== Segment start ==

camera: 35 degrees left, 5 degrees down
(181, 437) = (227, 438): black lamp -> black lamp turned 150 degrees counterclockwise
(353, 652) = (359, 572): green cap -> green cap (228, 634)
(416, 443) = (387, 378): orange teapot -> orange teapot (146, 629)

== Segment end ==
== Segment start ==

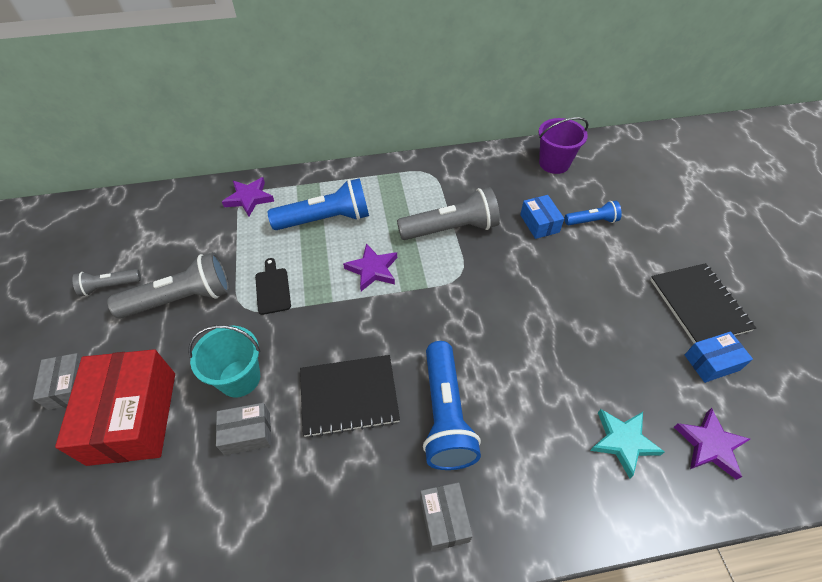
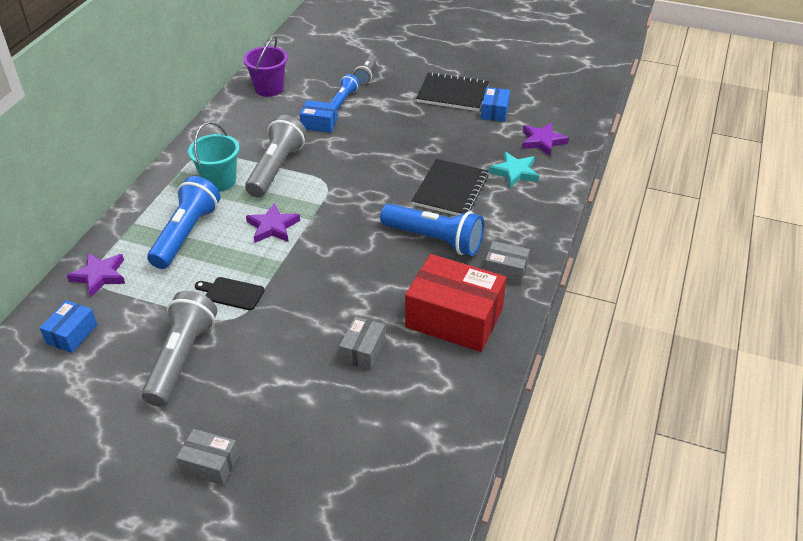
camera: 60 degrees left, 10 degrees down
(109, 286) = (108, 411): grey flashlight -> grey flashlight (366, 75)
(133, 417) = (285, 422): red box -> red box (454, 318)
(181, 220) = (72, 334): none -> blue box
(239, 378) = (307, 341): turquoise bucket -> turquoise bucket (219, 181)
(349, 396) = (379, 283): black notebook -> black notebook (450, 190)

== Segment end ==

ACTIVITY
Reproducing the whole listing above is not the task. Copy exactly only the lines from the one with "(239, 378) = (307, 341): turquoise" to the one with "(349, 396) = (379, 283): black", both kept.

EXPECTED ANSWER
(239, 378) = (307, 341): turquoise bucket -> turquoise bucket (219, 181)
(349, 396) = (379, 283): black notebook -> black notebook (450, 190)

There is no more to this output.